SUPPLIED RECORDS Block Start

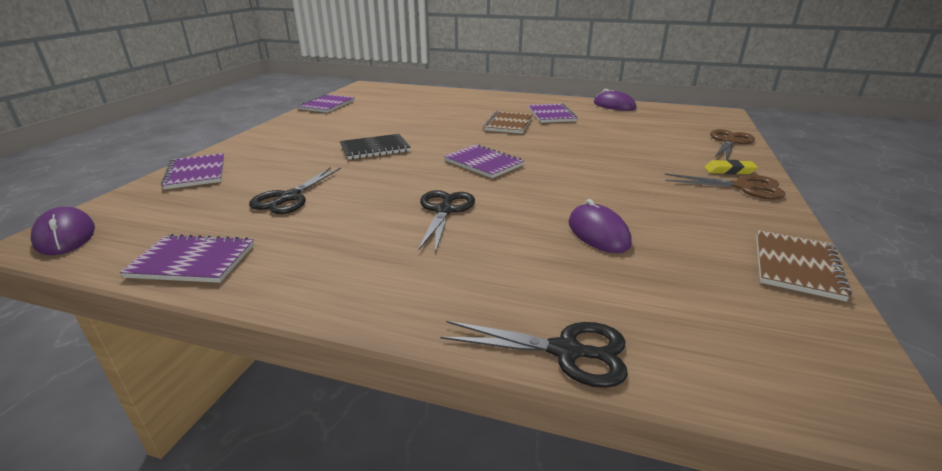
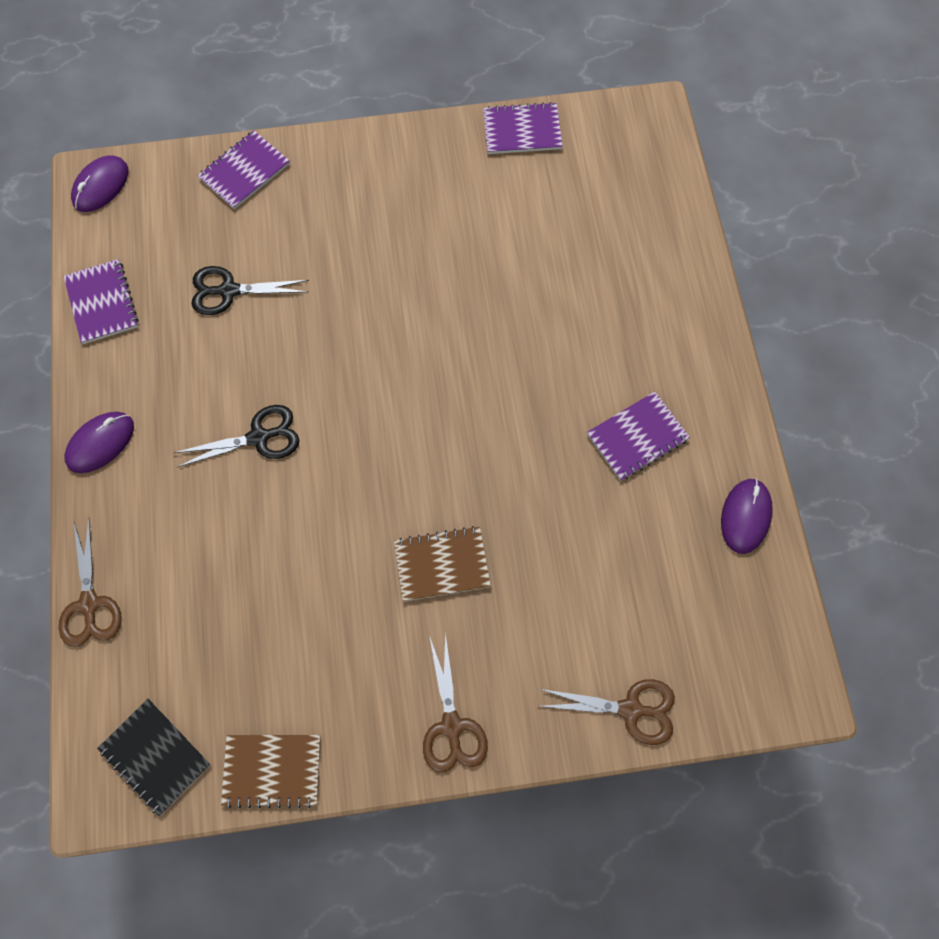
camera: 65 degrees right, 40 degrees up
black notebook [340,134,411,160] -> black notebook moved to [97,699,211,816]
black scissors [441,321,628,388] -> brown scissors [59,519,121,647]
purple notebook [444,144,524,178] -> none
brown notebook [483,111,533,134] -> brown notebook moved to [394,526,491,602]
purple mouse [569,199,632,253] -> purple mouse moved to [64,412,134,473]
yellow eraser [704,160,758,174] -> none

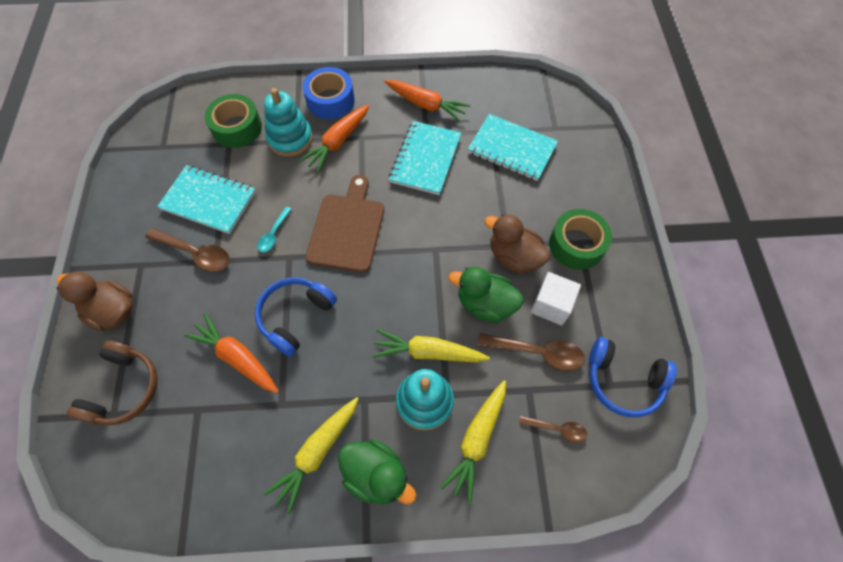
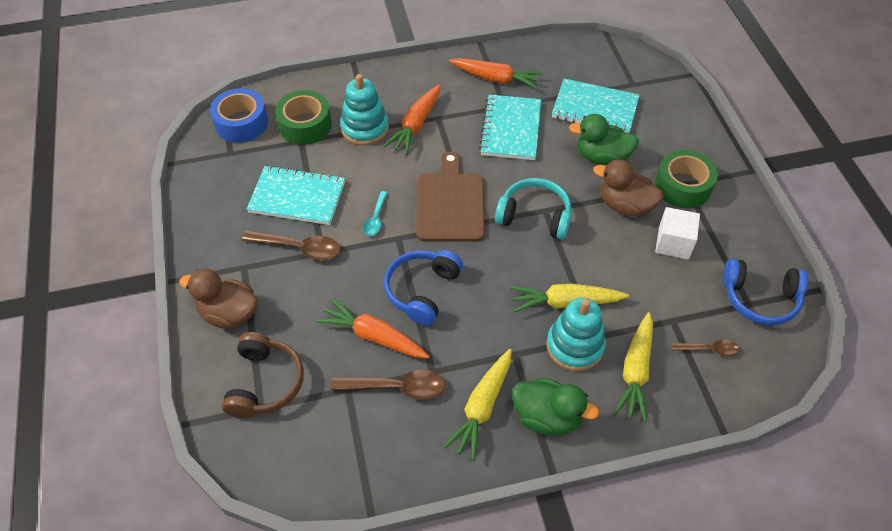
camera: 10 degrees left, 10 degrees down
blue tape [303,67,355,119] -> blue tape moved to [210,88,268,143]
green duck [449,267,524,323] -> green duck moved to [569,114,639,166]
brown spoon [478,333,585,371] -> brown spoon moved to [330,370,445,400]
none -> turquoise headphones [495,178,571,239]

SUPPLIED RECORDS Block End

### EXERCISE DIRECTIONS:
Among the lines of the records, copy out each one that contains the word "degrees".

### RESPONSE BOX:
camera: 65 degrees right, 40 degrees up
camera: 10 degrees left, 10 degrees down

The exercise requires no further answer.